== Record list
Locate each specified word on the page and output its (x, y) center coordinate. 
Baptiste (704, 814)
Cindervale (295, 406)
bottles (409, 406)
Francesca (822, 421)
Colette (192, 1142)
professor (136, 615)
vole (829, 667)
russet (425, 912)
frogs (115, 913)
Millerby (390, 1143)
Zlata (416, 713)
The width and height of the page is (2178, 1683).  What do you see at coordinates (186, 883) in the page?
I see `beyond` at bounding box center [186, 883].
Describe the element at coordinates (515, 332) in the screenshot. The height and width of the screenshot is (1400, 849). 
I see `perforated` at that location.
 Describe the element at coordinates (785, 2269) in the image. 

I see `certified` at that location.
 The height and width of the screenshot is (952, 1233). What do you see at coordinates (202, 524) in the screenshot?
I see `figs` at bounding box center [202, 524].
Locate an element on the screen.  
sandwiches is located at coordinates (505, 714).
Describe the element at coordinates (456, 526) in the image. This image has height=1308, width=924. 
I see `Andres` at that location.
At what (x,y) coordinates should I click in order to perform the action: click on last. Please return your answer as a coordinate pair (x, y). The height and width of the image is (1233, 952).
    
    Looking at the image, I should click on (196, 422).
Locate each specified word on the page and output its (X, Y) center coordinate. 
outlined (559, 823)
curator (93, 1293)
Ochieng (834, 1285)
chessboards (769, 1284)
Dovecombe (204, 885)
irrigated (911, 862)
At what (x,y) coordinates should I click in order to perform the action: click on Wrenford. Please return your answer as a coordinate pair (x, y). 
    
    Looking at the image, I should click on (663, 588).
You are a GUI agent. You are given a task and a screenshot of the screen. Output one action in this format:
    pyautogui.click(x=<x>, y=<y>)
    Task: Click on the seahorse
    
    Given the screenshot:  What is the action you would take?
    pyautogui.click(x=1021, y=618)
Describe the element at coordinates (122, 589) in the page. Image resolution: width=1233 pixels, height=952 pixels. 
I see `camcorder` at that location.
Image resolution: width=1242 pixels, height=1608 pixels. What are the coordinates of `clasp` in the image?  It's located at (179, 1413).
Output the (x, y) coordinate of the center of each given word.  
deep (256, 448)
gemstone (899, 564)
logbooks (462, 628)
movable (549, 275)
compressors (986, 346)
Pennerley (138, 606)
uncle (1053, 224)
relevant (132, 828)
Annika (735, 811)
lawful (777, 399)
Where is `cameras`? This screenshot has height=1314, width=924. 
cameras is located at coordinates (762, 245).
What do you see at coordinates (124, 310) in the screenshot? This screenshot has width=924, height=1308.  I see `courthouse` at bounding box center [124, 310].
====
● **Task prompt**
Reproduce every line word for word, starting at the line that contains "gemstone (899, 564)" and continuing down to the last line of the items.

● **Task result**
gemstone (899, 564)
logbooks (462, 628)
movable (549, 275)
compressors (986, 346)
Pennerley (138, 606)
uncle (1053, 224)
relevant (132, 828)
Annika (735, 811)
lawful (777, 399)
Where is `cameras`? This screenshot has height=1314, width=924. 
cameras is located at coordinates (762, 245).
What do you see at coordinates (124, 310) in the screenshot? This screenshot has width=924, height=1308.  I see `courthouse` at bounding box center [124, 310].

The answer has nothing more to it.